* _EXERCISE INSTRUCTIONS_: Below are records; count the lines that contain "green" and give only the total.

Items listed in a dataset
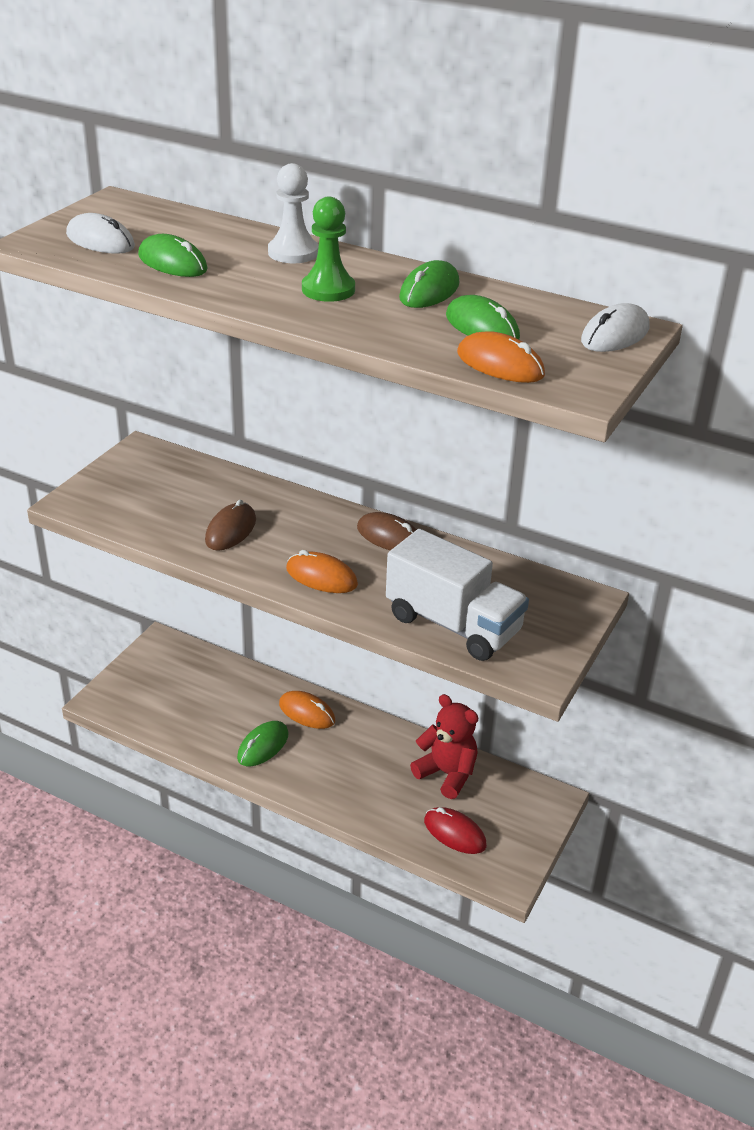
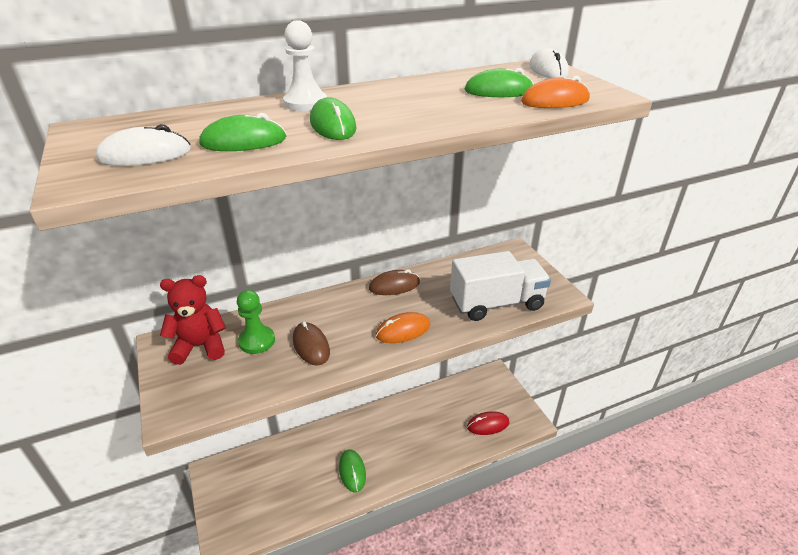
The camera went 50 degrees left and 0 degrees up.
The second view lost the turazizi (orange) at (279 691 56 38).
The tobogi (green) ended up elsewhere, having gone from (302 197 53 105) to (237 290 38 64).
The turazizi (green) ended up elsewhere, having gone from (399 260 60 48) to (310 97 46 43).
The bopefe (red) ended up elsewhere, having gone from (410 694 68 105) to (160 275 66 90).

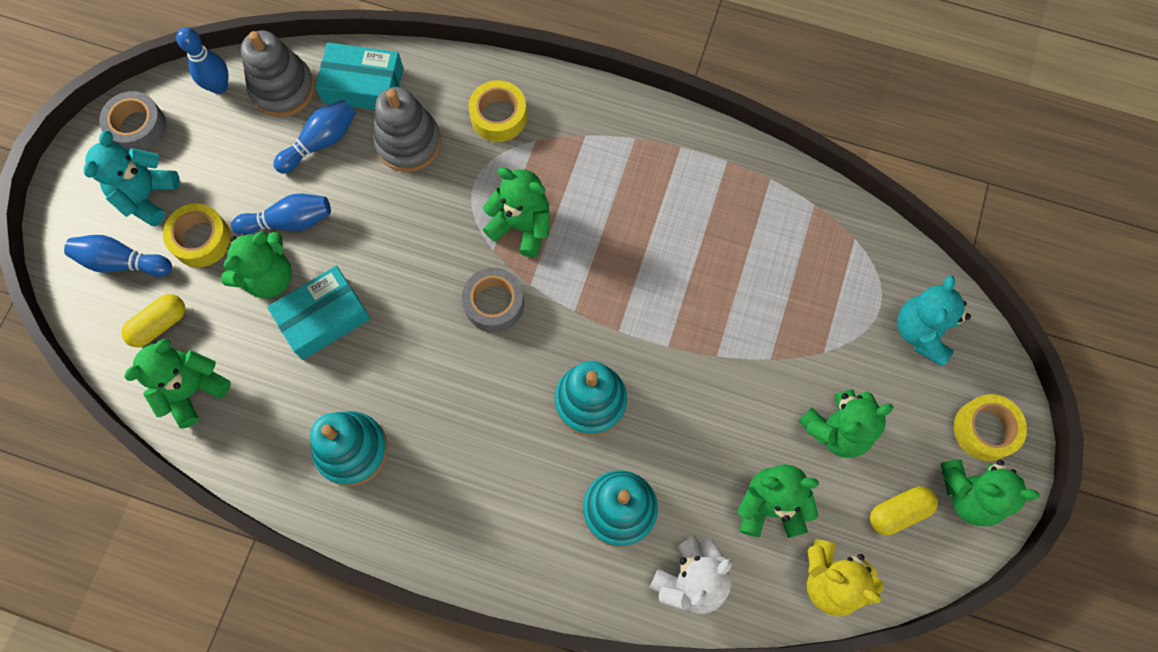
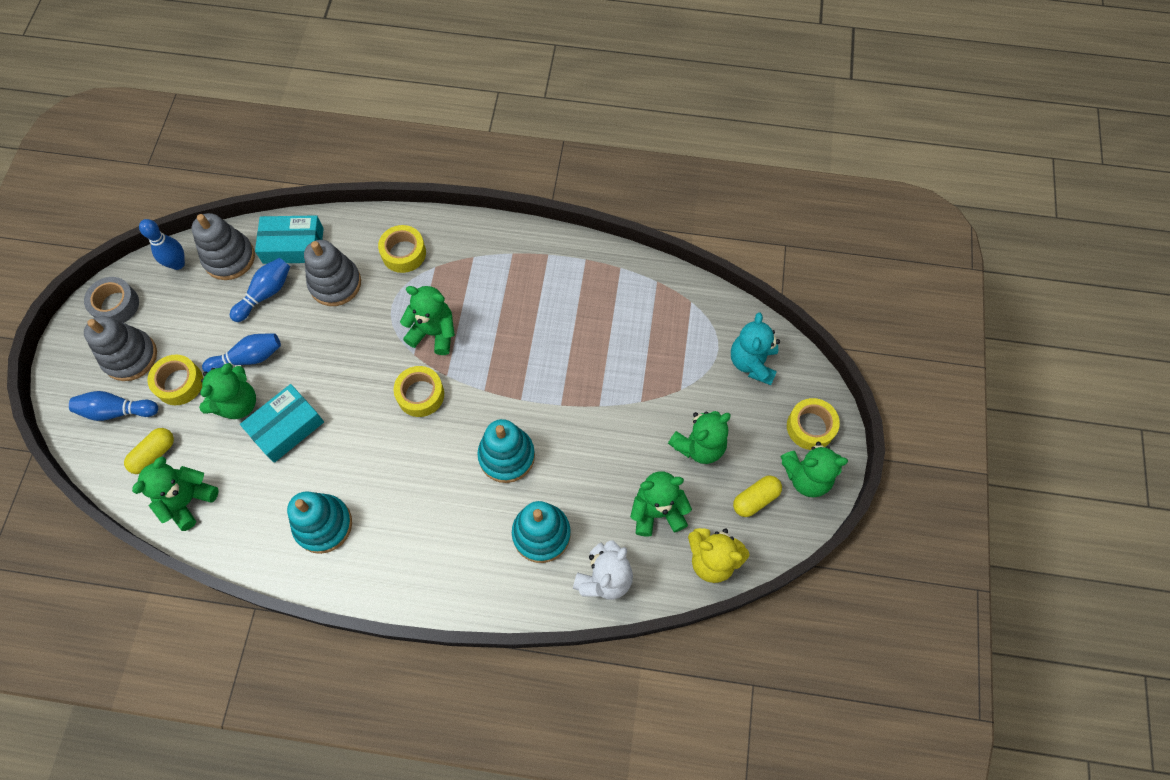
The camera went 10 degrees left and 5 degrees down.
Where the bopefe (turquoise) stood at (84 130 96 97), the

...

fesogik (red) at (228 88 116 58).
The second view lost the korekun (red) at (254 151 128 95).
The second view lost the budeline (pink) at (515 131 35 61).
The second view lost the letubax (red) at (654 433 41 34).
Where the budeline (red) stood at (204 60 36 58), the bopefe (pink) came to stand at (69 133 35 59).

* _SOLUTION TO THE PROBLEM_: 2